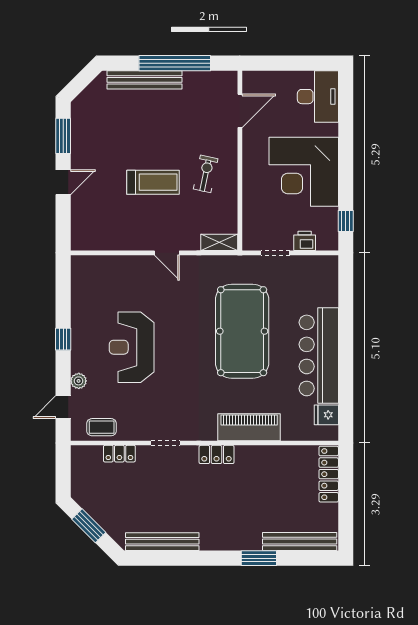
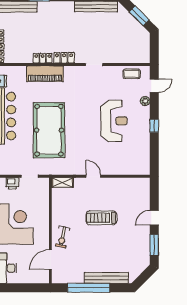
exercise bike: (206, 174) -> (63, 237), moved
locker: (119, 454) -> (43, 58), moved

...

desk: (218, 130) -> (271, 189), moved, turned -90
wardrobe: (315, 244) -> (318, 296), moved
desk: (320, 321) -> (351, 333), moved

--

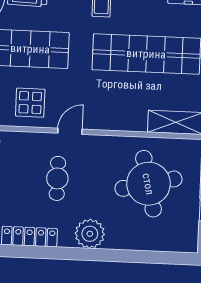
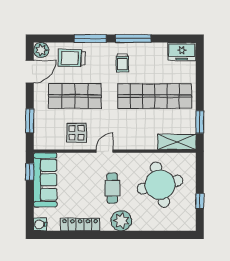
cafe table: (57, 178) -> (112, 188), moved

=== GOAL OF THE EXERCISE ===
Show each line from the material above where the string "desk" can be found.

=== SOLUTION FOR THIS TASK ===
desk: (218, 130) -> (271, 189), moved, turned -90
desk: (320, 321) -> (351, 333), moved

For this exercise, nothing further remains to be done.